▶ **MATERIAL FOR THIS EXERCISE**
□ □ □
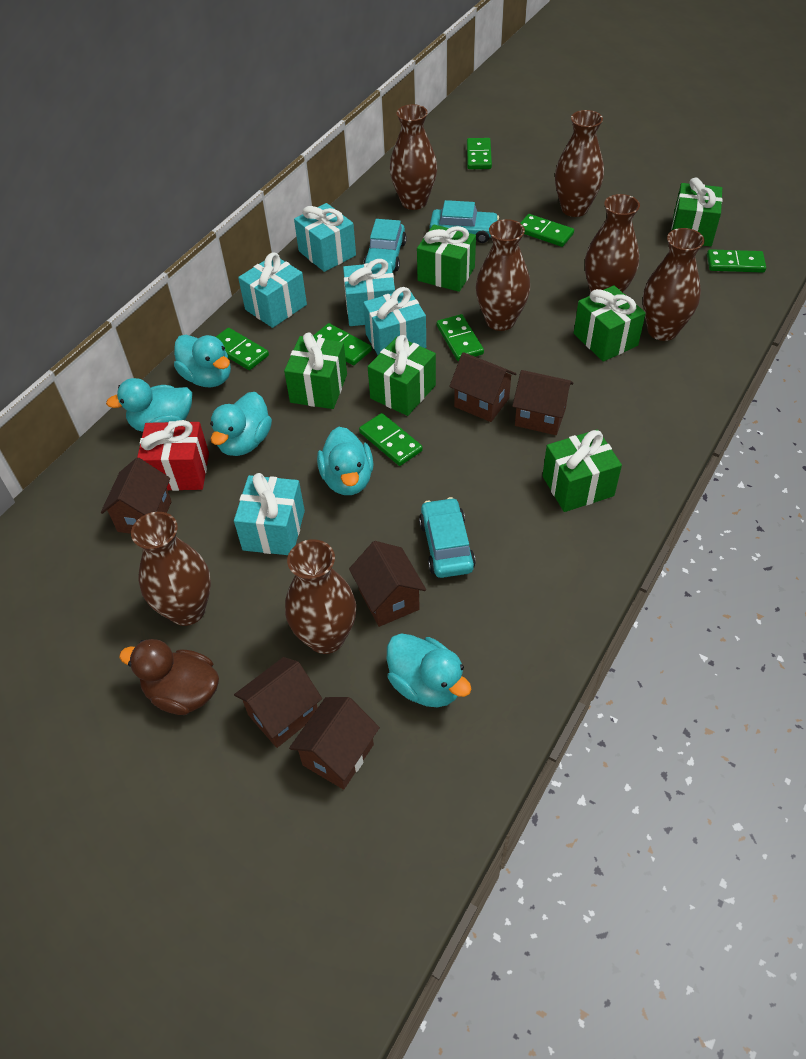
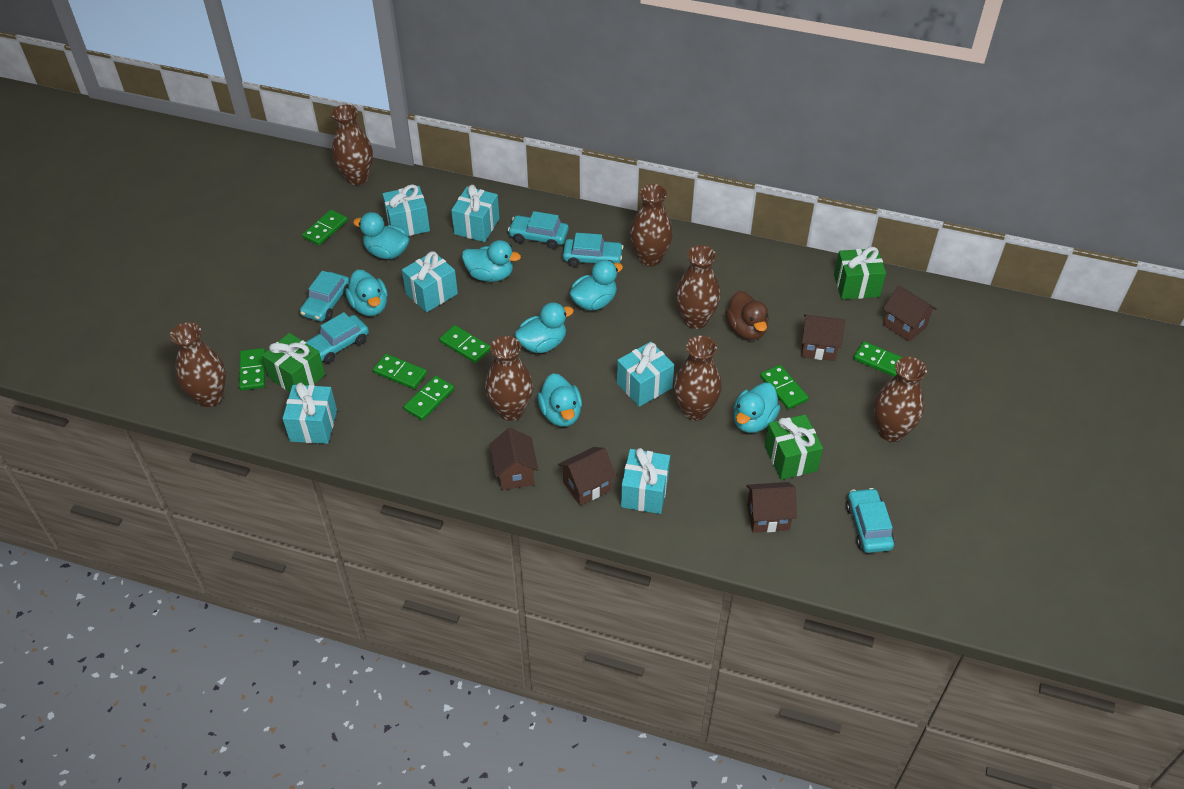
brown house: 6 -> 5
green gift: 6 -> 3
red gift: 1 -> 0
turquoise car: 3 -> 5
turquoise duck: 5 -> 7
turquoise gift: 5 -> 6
□ □ □
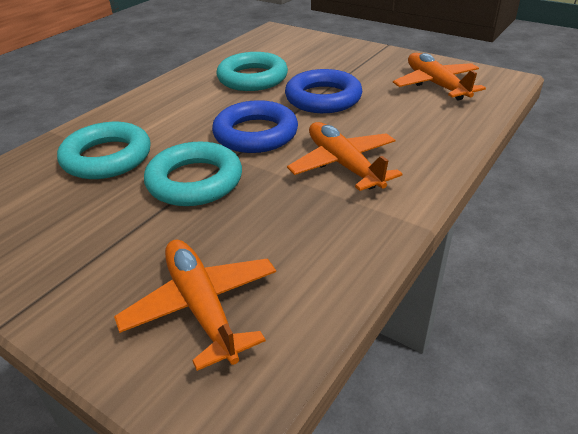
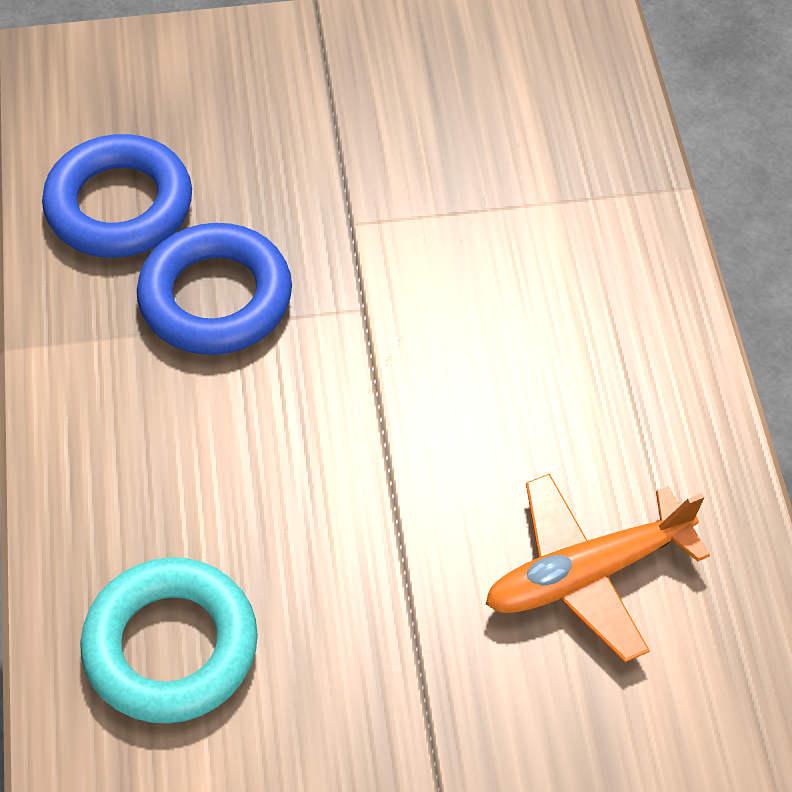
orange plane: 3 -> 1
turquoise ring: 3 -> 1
□ □ □
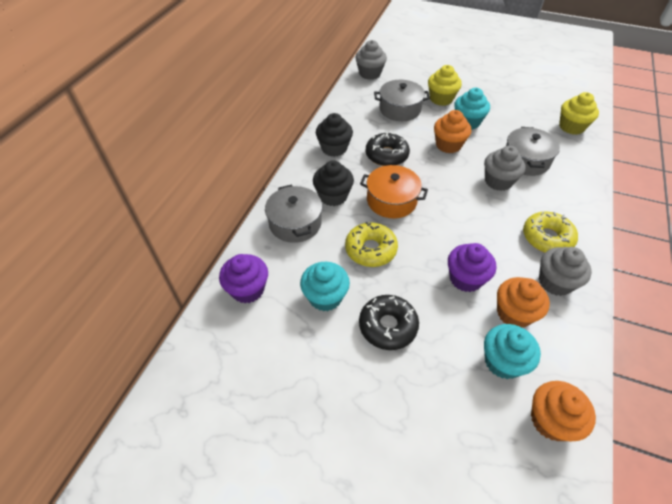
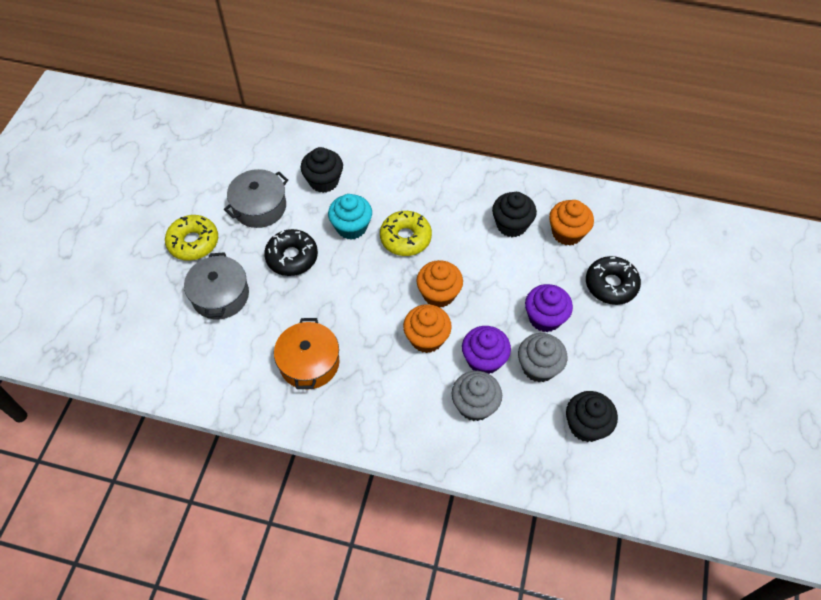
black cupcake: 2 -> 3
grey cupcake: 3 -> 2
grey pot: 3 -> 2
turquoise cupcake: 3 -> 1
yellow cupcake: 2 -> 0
□ □ □
▶ **WORK REQUEST**
Scan the material for the string "turquoise". Copy each line where it appears.

▶ **PROBLEM SOLUTION**
turquoise car: 3 -> 5
turquoise duck: 5 -> 7
turquoise gift: 5 -> 6
turquoise ring: 3 -> 1
turquoise cupcake: 3 -> 1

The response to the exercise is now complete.